**EXERCISE AIM:** After finding the line containing "BUTTON: TTP223 -> B3F" below, please output that line and each following one through the line containing "IMU3 pin INT: D3 -> RX", exactly as written.

**Records excerpted from a collection:**
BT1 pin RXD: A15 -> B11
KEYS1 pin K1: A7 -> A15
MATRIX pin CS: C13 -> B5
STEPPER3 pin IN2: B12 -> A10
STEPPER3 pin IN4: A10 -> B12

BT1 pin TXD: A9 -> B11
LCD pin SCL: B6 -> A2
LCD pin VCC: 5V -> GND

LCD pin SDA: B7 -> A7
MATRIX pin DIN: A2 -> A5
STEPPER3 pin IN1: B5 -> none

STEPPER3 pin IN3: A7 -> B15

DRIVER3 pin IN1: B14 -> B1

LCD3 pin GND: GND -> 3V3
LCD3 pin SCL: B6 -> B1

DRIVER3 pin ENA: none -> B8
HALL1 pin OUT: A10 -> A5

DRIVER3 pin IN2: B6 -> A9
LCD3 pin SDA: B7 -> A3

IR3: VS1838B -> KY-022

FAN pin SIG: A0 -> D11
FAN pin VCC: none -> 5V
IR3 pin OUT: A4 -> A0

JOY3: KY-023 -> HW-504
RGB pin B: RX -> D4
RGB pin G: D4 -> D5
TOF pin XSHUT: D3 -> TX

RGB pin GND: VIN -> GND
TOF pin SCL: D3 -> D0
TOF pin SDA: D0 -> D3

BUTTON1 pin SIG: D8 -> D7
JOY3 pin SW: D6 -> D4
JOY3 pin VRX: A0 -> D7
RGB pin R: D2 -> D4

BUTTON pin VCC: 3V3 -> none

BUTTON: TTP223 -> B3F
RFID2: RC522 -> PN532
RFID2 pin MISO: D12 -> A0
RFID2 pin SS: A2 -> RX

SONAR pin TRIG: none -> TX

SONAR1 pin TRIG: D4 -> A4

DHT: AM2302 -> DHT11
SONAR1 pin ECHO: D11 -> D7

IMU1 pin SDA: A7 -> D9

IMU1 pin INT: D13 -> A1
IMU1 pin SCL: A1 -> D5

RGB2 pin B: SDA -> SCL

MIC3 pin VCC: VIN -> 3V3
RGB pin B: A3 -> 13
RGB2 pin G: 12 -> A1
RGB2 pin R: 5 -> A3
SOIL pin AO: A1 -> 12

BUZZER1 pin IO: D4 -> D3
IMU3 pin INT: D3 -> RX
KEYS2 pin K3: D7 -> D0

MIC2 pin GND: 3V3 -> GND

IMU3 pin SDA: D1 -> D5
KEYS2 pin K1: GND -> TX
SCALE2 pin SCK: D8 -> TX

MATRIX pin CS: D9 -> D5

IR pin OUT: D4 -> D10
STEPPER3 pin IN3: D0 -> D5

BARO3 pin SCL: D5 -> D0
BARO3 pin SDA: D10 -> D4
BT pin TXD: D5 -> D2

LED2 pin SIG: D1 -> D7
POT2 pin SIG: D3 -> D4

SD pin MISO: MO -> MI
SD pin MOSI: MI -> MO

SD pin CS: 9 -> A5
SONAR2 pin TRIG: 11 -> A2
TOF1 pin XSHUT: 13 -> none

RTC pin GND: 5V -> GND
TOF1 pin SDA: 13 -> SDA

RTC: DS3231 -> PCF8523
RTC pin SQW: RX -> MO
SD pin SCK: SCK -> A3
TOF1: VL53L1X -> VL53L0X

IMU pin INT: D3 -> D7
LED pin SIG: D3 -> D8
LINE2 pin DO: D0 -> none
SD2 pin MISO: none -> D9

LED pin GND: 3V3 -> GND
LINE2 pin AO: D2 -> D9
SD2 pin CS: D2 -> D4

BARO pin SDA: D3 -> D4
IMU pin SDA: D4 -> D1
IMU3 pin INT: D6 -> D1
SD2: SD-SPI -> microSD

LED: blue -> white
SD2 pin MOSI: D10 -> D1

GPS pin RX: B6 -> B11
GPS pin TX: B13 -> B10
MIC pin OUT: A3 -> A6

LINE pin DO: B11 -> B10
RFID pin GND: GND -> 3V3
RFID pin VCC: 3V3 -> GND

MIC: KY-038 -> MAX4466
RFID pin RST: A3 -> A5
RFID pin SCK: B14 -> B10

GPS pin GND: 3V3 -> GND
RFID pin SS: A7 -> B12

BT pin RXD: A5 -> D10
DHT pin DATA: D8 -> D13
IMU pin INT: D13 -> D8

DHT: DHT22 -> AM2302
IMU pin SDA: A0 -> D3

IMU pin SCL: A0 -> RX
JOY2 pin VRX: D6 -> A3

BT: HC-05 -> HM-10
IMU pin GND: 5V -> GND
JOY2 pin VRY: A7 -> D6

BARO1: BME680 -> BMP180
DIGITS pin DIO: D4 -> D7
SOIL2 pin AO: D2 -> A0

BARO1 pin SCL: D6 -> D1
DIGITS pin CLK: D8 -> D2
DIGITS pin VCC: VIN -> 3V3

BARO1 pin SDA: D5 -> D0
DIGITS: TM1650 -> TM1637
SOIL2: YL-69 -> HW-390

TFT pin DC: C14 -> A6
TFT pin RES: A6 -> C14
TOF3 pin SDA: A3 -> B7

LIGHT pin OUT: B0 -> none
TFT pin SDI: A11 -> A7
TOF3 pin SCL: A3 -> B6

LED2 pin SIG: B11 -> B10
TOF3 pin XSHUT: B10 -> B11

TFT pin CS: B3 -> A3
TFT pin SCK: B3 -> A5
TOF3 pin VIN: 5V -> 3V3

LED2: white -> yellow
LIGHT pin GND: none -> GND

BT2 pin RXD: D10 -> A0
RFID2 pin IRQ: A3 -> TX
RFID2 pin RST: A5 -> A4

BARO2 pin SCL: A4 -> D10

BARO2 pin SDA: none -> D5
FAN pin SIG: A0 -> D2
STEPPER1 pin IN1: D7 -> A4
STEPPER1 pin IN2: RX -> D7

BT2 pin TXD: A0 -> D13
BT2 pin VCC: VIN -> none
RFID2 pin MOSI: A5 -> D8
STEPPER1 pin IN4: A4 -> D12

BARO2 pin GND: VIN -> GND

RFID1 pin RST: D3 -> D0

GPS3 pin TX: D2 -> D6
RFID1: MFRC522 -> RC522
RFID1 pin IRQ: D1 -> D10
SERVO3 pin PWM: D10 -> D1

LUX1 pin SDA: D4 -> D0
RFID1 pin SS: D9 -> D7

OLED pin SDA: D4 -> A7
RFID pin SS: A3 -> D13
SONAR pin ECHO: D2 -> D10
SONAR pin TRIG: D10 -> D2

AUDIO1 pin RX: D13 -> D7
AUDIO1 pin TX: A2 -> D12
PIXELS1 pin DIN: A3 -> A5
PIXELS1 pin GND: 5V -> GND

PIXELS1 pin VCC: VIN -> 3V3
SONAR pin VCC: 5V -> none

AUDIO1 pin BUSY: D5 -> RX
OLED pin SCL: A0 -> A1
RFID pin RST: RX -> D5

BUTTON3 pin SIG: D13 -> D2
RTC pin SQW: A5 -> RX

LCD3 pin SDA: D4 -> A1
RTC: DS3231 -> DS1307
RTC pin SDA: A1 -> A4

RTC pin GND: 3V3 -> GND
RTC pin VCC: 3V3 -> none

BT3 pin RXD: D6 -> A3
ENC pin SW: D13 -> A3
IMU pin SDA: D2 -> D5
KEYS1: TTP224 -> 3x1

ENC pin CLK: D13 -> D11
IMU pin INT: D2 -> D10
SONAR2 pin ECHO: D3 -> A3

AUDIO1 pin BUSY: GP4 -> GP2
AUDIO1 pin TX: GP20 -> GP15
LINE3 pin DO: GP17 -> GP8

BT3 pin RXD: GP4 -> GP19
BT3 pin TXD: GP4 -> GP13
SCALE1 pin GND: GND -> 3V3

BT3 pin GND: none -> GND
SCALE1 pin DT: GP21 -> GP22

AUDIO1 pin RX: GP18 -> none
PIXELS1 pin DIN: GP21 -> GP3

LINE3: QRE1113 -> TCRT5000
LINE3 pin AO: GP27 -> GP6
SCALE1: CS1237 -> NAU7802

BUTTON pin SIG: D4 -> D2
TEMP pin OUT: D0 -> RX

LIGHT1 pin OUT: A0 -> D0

**THE COMPLETED TASK:**
BUTTON: TTP223 -> B3F
RFID2: RC522 -> PN532
RFID2 pin MISO: D12 -> A0
RFID2 pin SS: A2 -> RX

SONAR pin TRIG: none -> TX

SONAR1 pin TRIG: D4 -> A4

DHT: AM2302 -> DHT11
SONAR1 pin ECHO: D11 -> D7

IMU1 pin SDA: A7 -> D9

IMU1 pin INT: D13 -> A1
IMU1 pin SCL: A1 -> D5

RGB2 pin B: SDA -> SCL

MIC3 pin VCC: VIN -> 3V3
RGB pin B: A3 -> 13
RGB2 pin G: 12 -> A1
RGB2 pin R: 5 -> A3
SOIL pin AO: A1 -> 12

BUZZER1 pin IO: D4 -> D3
IMU3 pin INT: D3 -> RX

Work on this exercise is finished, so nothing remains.